#### Problem to work on:
State how many lines of the entries below hold the word "gone"; reply with nothing but the number.

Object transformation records
------------------------------------------------
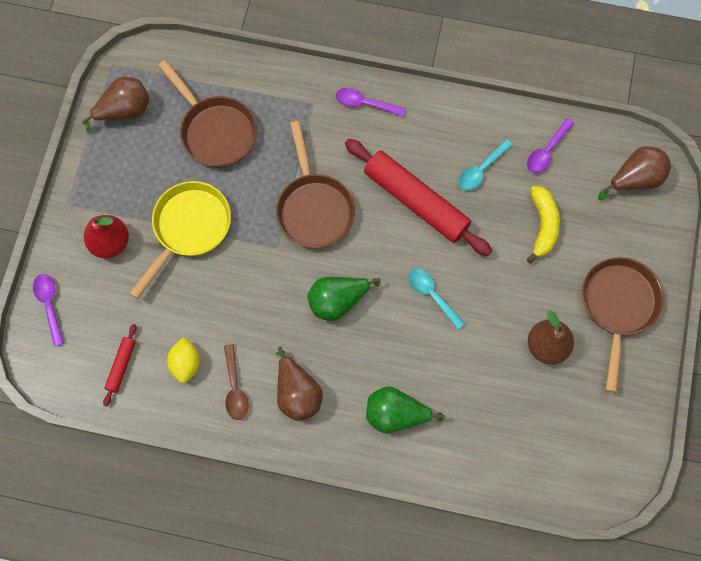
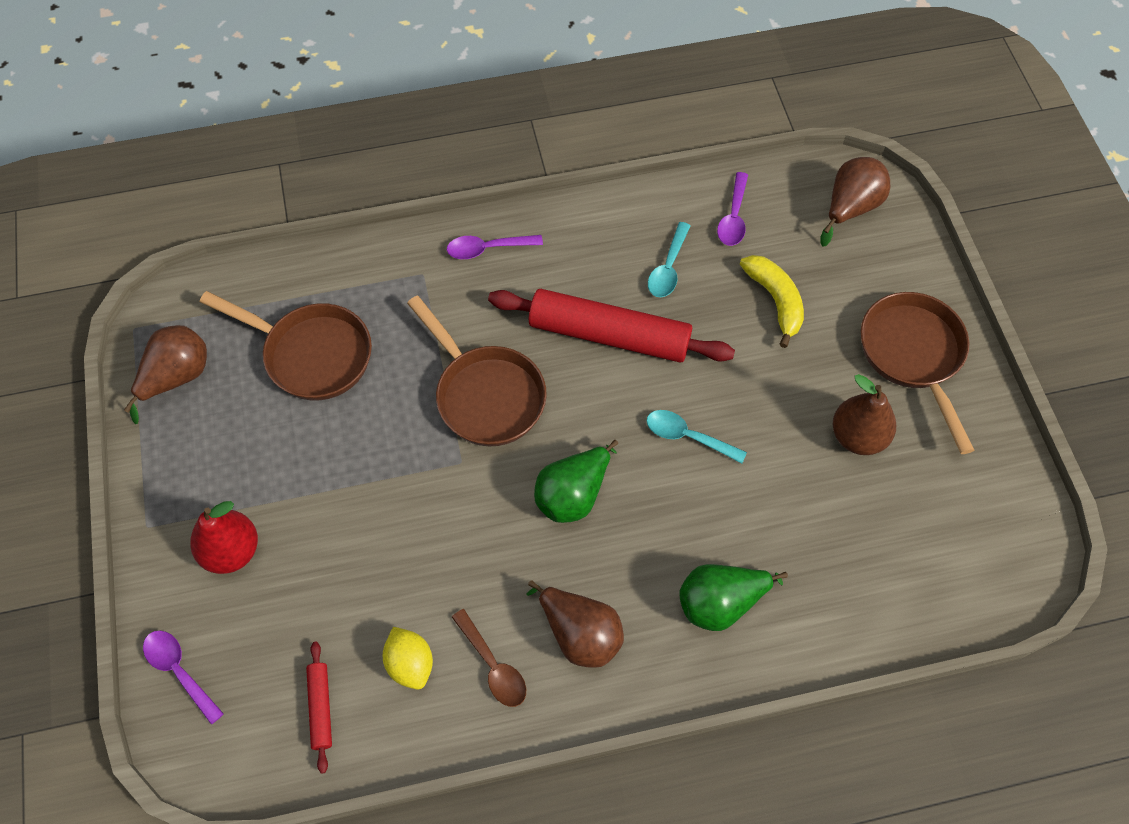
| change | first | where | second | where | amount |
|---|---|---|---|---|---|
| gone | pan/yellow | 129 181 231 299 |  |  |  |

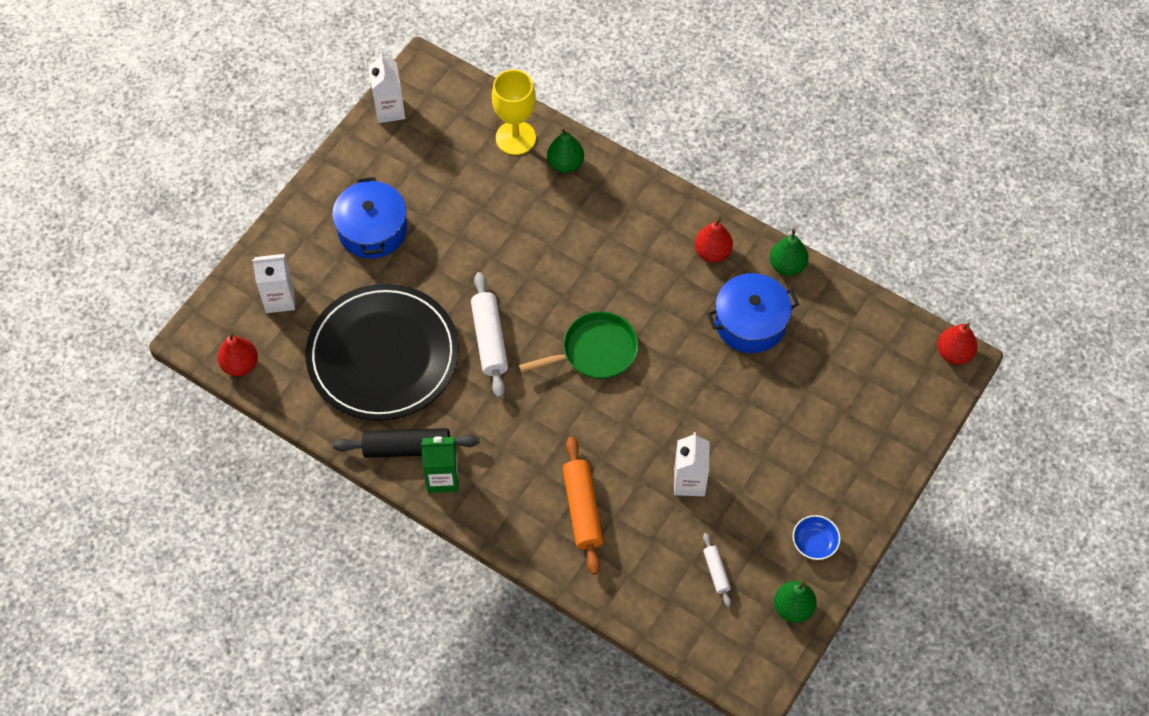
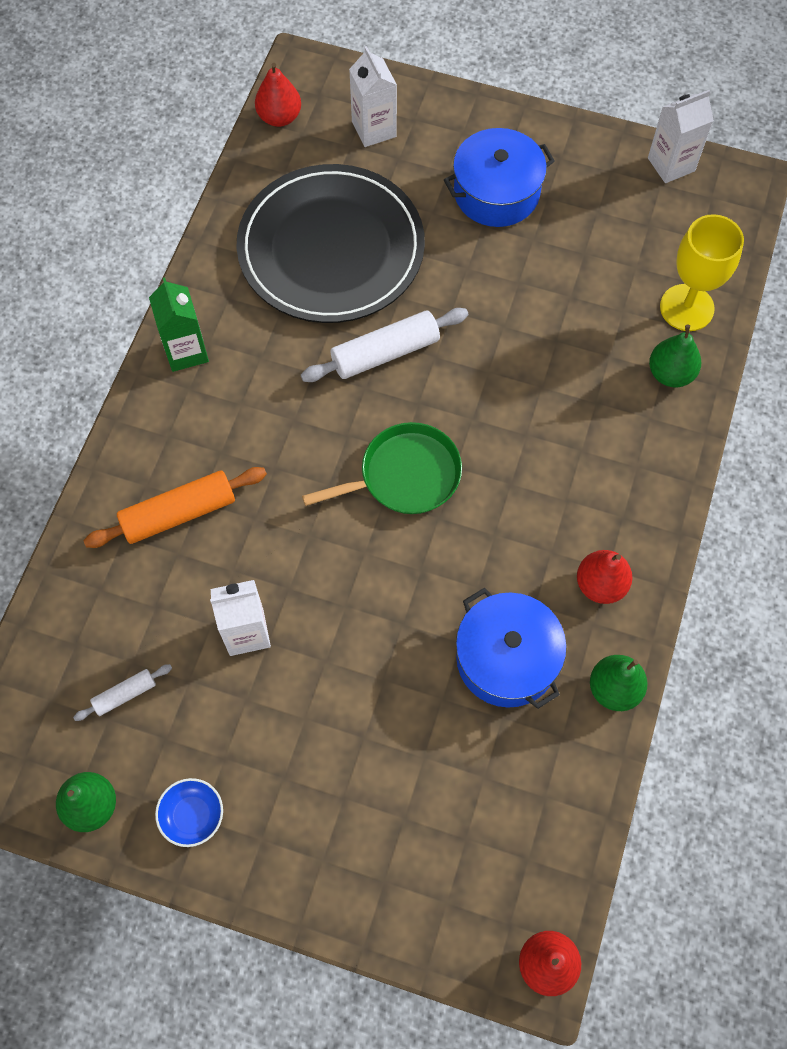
| change | first | where | second | where | amount |
|---|---|---|---|---|---|
| gone | rolling pin/black | 333 428 479 458 |  |  |  |
| rotated | pan/green | 519 311 638 379 |  | 302 422 462 514 | 75 degrees counterclockwise |

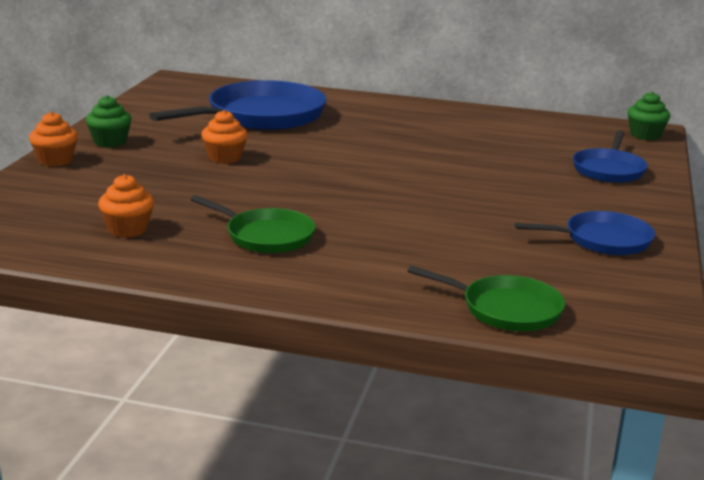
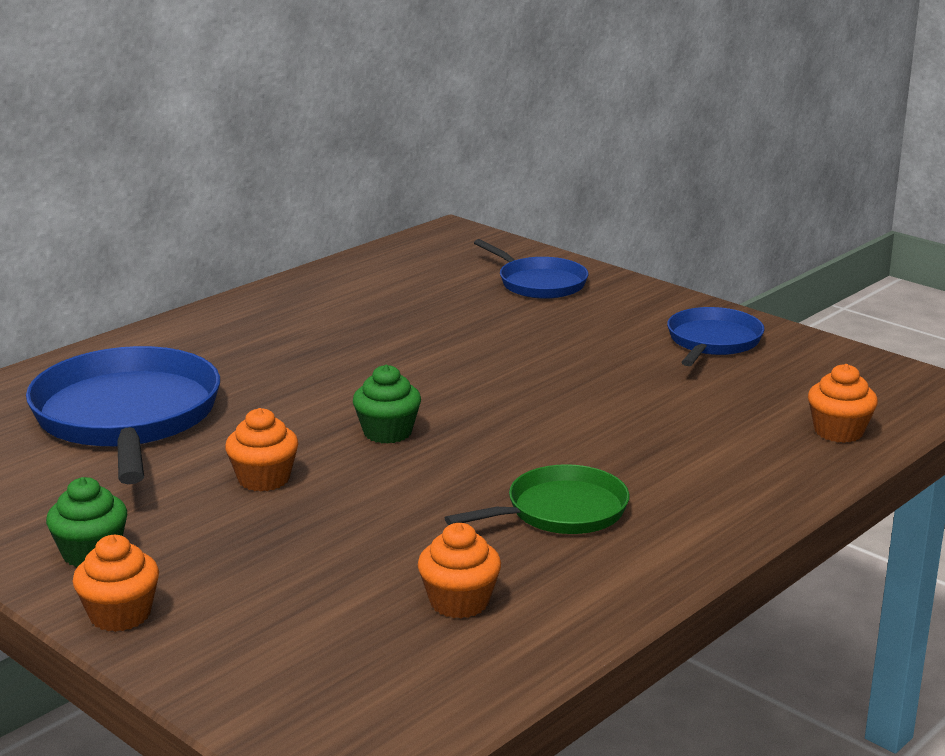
| change | first | where | second | where | amount |
|---|---|---|---|---|---|
| shifted | cupcake/green | 628 92 670 140 |  | 353 365 421 444 |  |
| swapped | pan/green | 408 266 565 331 | cupcake/orange | 808 364 878 443 |  |

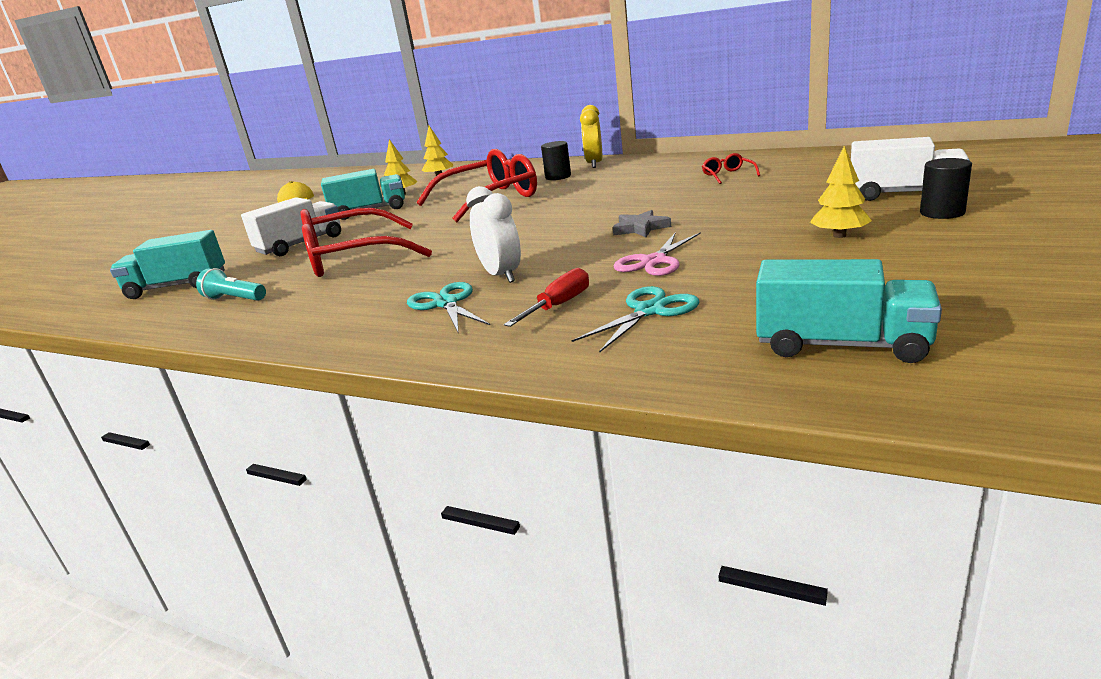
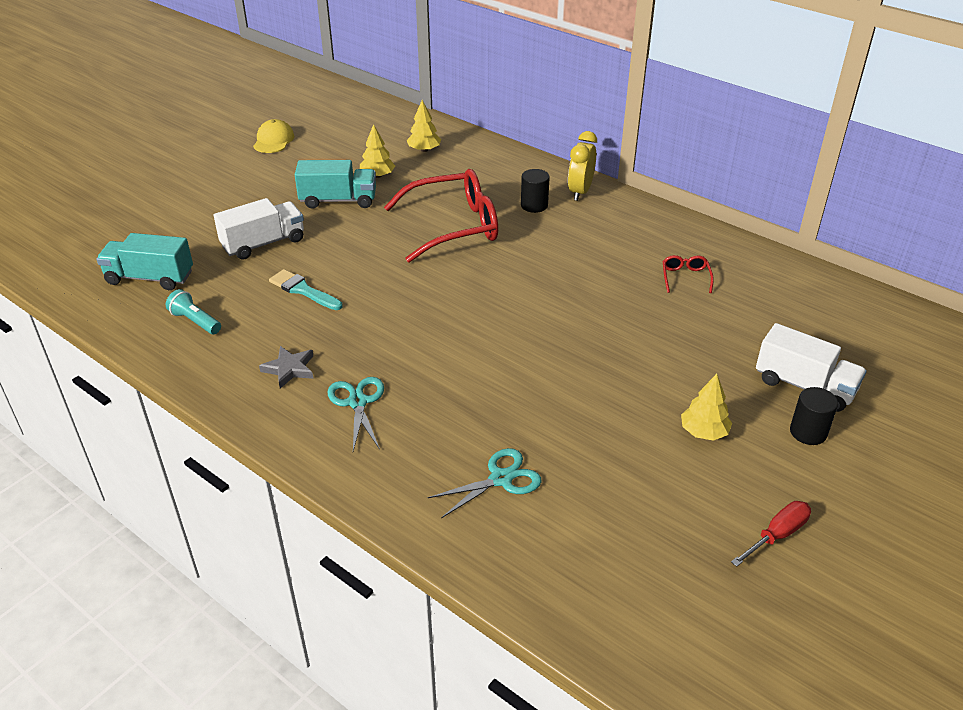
| change | first | where | second | where | amount |
|---|---|---|---|---|---|
| gone | clock/white | 466 186 521 283 |  |  |  |
| gone | scissors/pink | 613 232 701 276 |  |  |  |
| gone | truck/turquoise | 756 259 942 363 |  |  |  |
| shifted | screwdriver/red | 504 268 589 327 |  | 731 501 811 567 |  |
| shifted | star/grey | 613 210 671 237 |  | 259 346 313 388 |  |
| swapped | glasses/red | 300 208 432 277 | brush/turquoise | 269 269 343 310 |  |

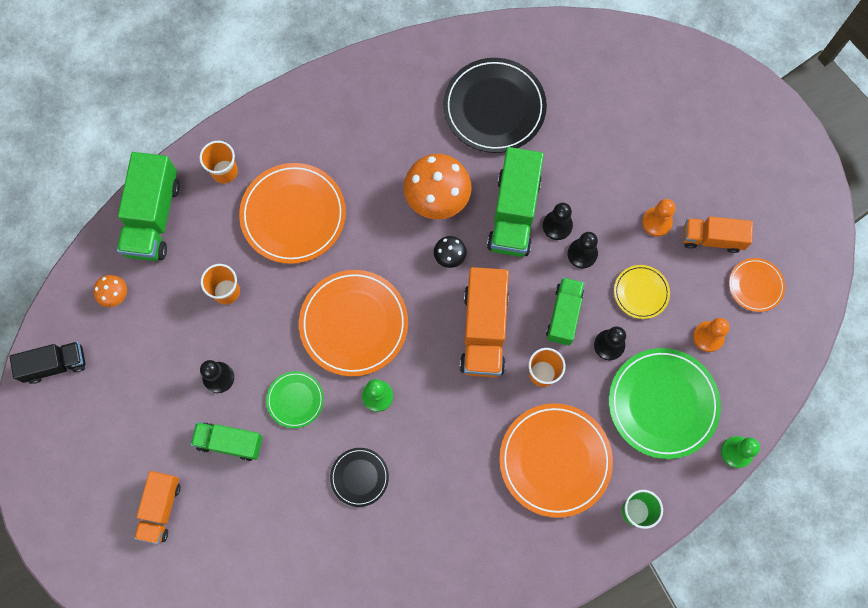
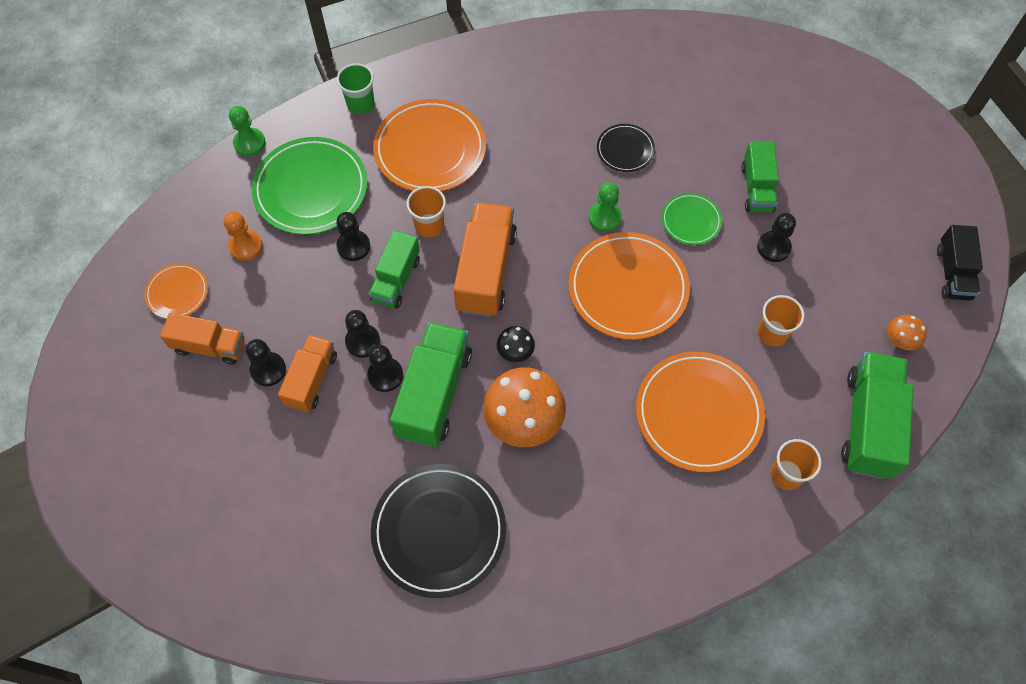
| change | first | where | second | where | amount |
|---|---|---|---|---|---|
| gone | plate/yellow | 614 265 670 319 |  |  |  |
| shifted | truck/orange | 134 471 180 544 |  | 278 335 337 413 |  |
| repainted | pawn/orange | 642 199 676 237 | pawn/black | 246 339 286 386 |  |
| rotated | truck/black | 9 342 85 384 |  | 937 225 983 300 | 75 degrees counterclockwise |
| rotated | truck/green | 191 422 263 461 |  | 741 141 779 212 | 75 degrees clockwise |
------------------------------------------------
#### Completed task:
6